*MATERIAL SUPPLIED*
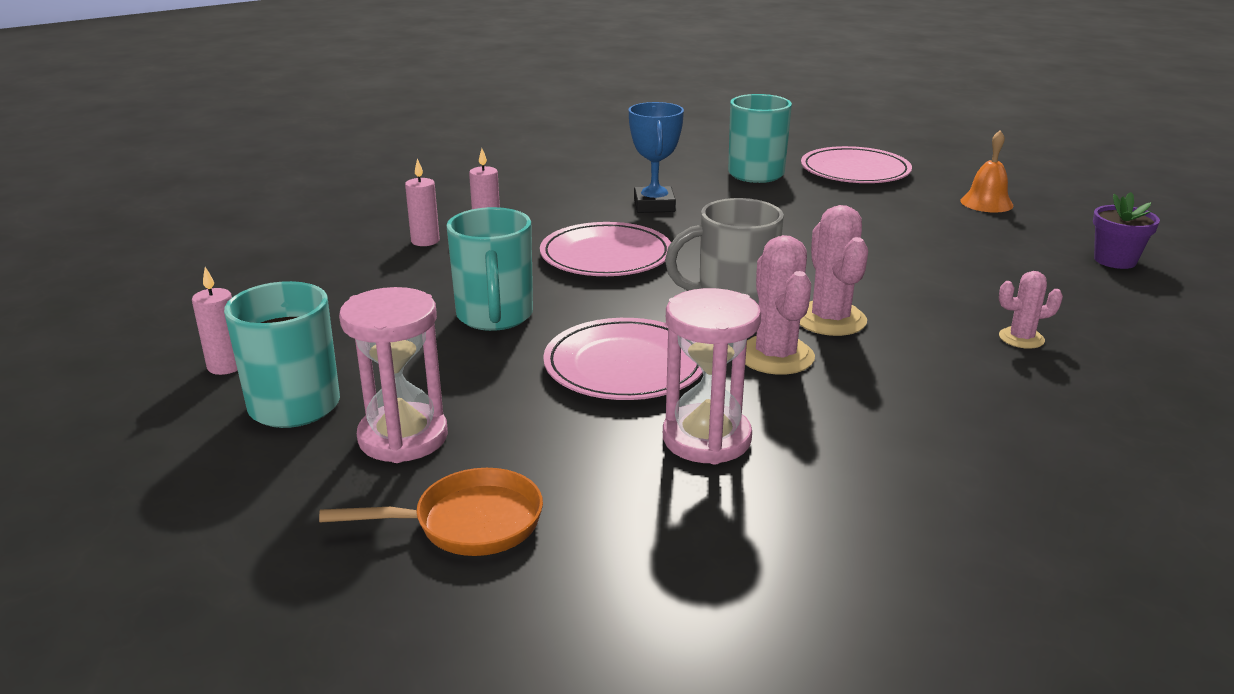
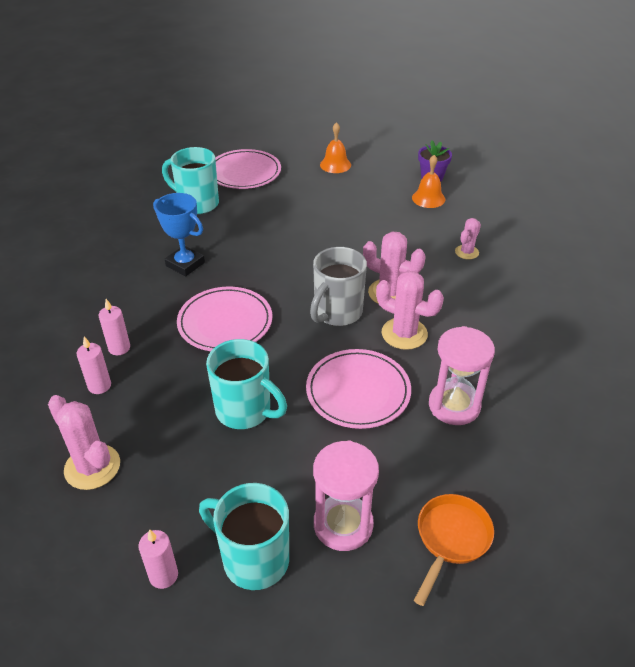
camera: 50 degrees left, 15 degrees up
none -> pink cactus [48,395,120,490]
none -> orange bell [412,155,445,208]

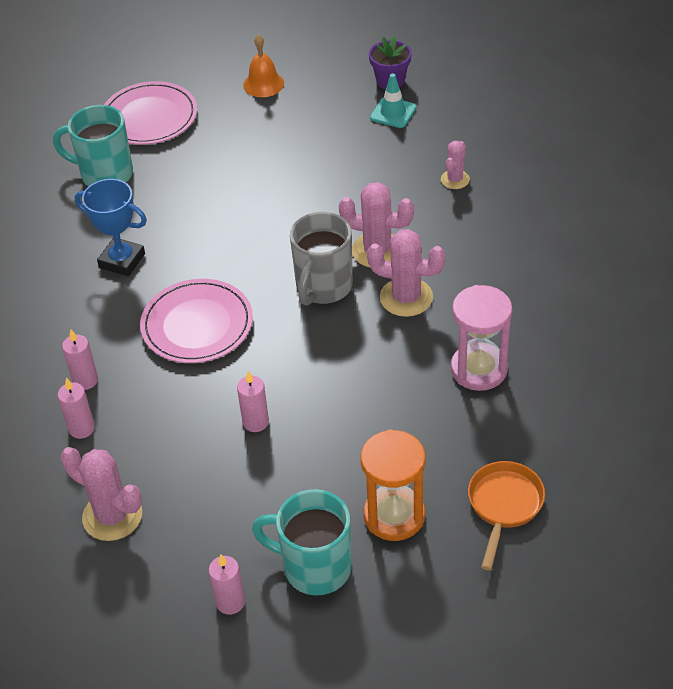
camera: 10 degrees left, 5 degrees up
turquoise mug [206,339,287,429] -> pink candle [237,371,269,432]
pink plate [306,349,411,429] -> none
pink hourglass [313,440,379,551] -> orange hourglass [360,429,425,541]
orange bell [412,155,445,208] -> turquoise traffic cone [370,73,416,128]

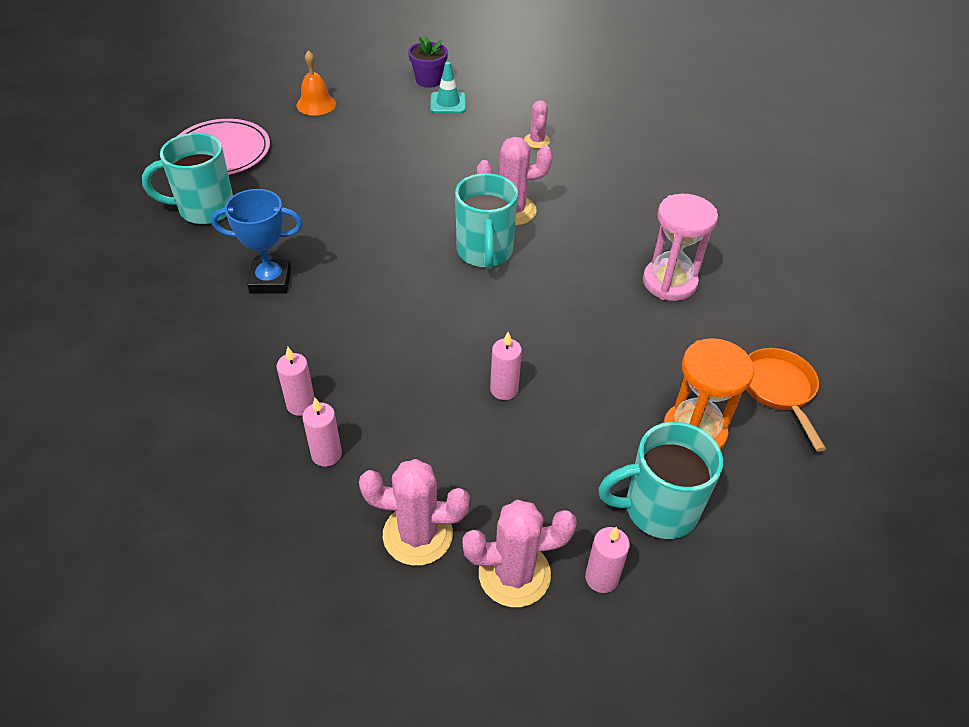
camera: 30 degrees left, 0 degrees up
pink plate [140,279,253,363] -> none
grey mug [290,212,353,306] -> turquoise mug [455,173,518,269]
pink cactus [367,229,446,317] -> pink cactus moved to [462,500,577,607]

*YOUR GOAL*
Without any pictures, please write out the lines from the one containing "camera: 10 degrees left, 5 degrees up" through the final line of the data, exactly and inclusive of both ends.

*ANSWER SECTION*
camera: 10 degrees left, 5 degrees up
turquoise mug [206,339,287,429] -> pink candle [237,371,269,432]
pink plate [306,349,411,429] -> none
pink hourglass [313,440,379,551] -> orange hourglass [360,429,425,541]
orange bell [412,155,445,208] -> turquoise traffic cone [370,73,416,128]

camera: 30 degrees left, 0 degrees up
pink plate [140,279,253,363] -> none
grey mug [290,212,353,306] -> turquoise mug [455,173,518,269]
pink cactus [367,229,446,317] -> pink cactus moved to [462,500,577,607]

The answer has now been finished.